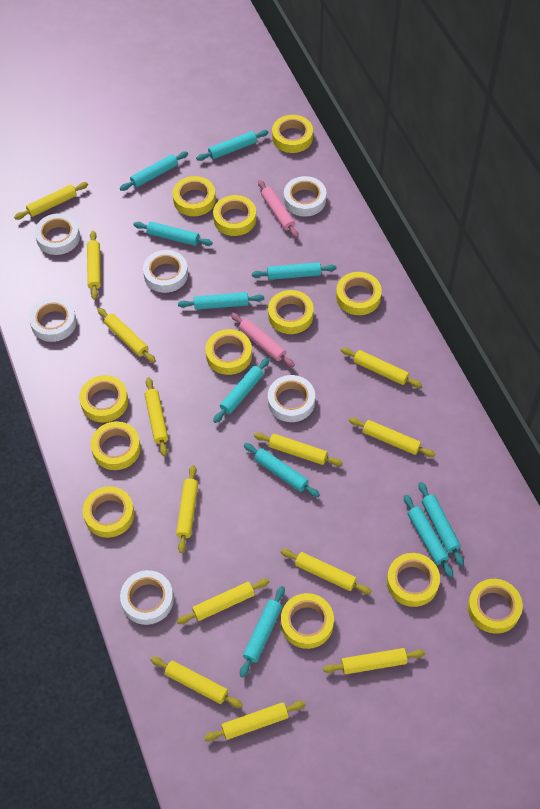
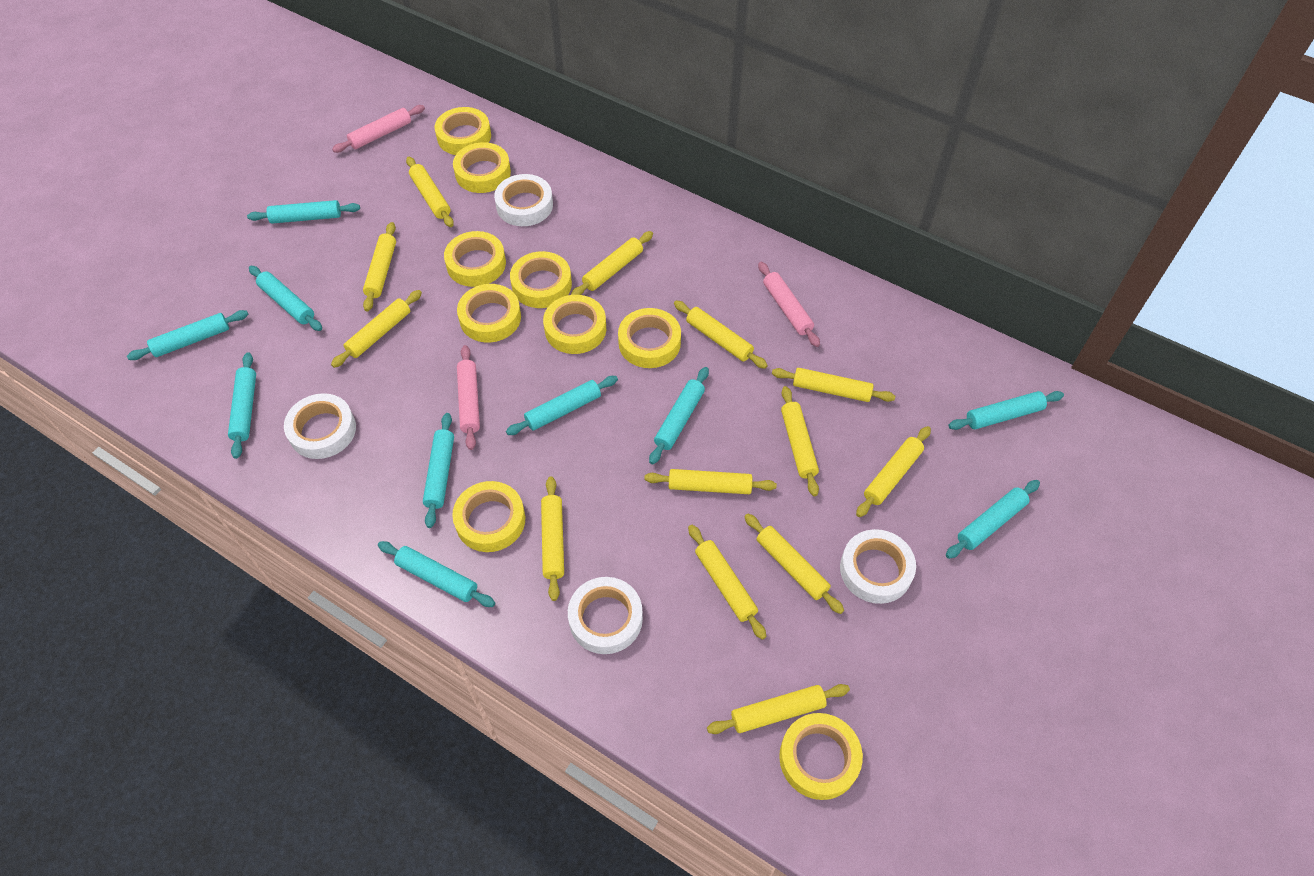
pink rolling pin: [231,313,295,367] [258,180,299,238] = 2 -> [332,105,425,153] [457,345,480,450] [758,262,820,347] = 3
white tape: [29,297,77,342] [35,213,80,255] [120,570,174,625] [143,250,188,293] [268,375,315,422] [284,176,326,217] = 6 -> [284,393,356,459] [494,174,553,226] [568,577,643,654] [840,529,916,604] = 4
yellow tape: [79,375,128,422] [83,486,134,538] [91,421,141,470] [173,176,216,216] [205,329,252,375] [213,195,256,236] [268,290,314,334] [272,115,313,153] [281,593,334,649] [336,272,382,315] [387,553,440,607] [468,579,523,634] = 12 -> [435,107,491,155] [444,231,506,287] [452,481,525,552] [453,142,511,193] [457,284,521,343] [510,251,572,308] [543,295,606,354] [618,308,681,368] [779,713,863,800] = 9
++++++++++
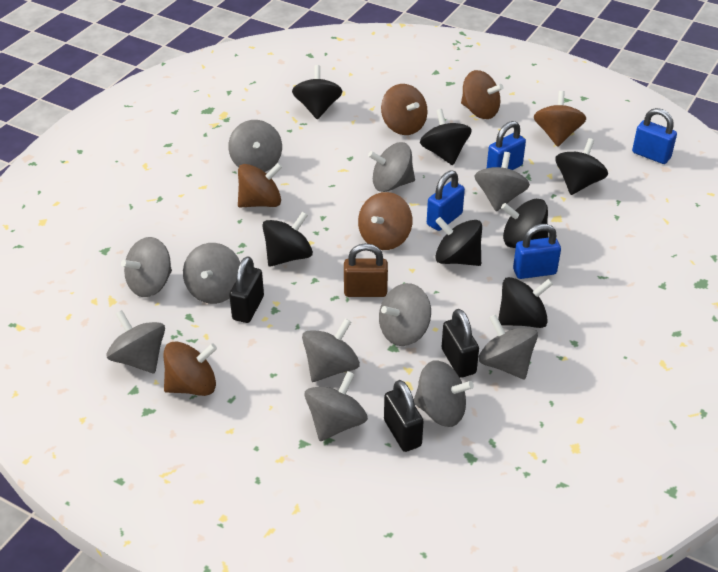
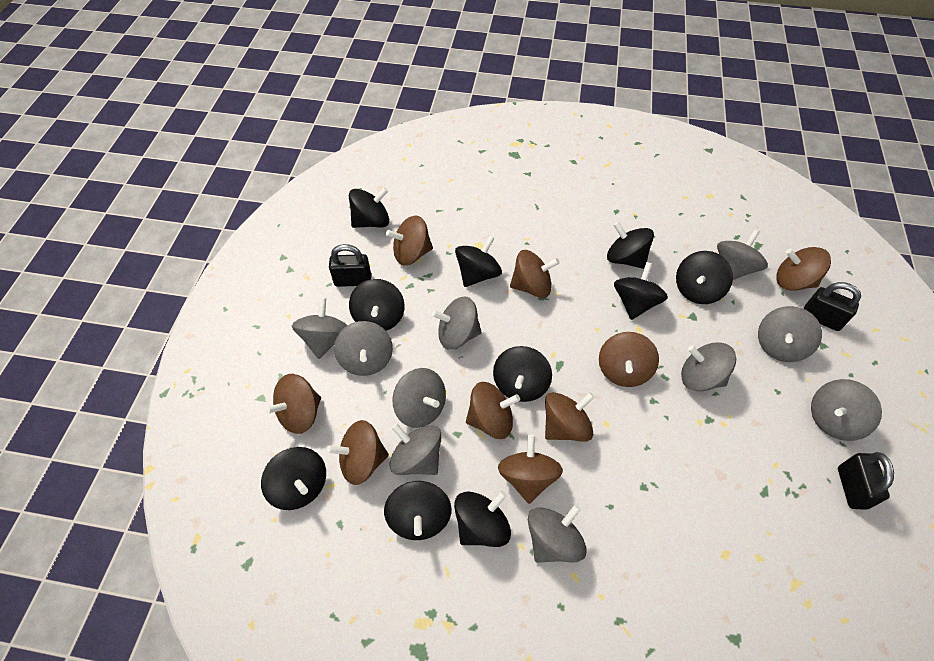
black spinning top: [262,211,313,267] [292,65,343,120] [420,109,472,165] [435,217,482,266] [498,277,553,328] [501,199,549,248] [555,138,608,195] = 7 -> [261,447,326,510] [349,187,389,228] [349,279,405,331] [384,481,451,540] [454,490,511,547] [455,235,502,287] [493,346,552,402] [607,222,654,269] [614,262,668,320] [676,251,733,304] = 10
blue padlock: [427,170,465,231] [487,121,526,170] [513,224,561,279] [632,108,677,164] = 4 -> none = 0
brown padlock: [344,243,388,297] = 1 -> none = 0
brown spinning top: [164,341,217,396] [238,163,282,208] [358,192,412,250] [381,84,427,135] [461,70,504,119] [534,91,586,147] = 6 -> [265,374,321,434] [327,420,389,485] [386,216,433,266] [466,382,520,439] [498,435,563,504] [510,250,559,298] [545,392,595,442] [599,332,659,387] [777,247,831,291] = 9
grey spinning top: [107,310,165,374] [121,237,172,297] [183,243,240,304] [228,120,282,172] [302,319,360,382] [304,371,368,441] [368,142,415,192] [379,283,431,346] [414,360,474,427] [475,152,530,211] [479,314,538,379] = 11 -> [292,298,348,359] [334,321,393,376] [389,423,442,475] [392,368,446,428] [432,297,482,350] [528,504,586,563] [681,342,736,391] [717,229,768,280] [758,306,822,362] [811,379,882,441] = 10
++++++++++
All lines above from the line with "black spinning top: [262,211,313,267]" through the line with "grey spinning top: [107,310,165,374]", both included, are to be set down exactly, with nothing else.

TASK SOLUTION -
black spinning top: [262,211,313,267] [292,65,343,120] [420,109,472,165] [435,217,482,266] [498,277,553,328] [501,199,549,248] [555,138,608,195] = 7 -> [261,447,326,510] [349,187,389,228] [349,279,405,331] [384,481,451,540] [454,490,511,547] [455,235,502,287] [493,346,552,402] [607,222,654,269] [614,262,668,320] [676,251,733,304] = 10
blue padlock: [427,170,465,231] [487,121,526,170] [513,224,561,279] [632,108,677,164] = 4 -> none = 0
brown padlock: [344,243,388,297] = 1 -> none = 0
brown spinning top: [164,341,217,396] [238,163,282,208] [358,192,412,250] [381,84,427,135] [461,70,504,119] [534,91,586,147] = 6 -> [265,374,321,434] [327,420,389,485] [386,216,433,266] [466,382,520,439] [498,435,563,504] [510,250,559,298] [545,392,595,442] [599,332,659,387] [777,247,831,291] = 9
grey spinning top: [107,310,165,374] [121,237,172,297] [183,243,240,304] [228,120,282,172] [302,319,360,382] [304,371,368,441] [368,142,415,192] [379,283,431,346] [414,360,474,427] [475,152,530,211] [479,314,538,379] = 11 -> [292,298,348,359] [334,321,393,376] [389,423,442,475] [392,368,446,428] [432,297,482,350] [528,504,586,563] [681,342,736,391] [717,229,768,280] [758,306,822,362] [811,379,882,441] = 10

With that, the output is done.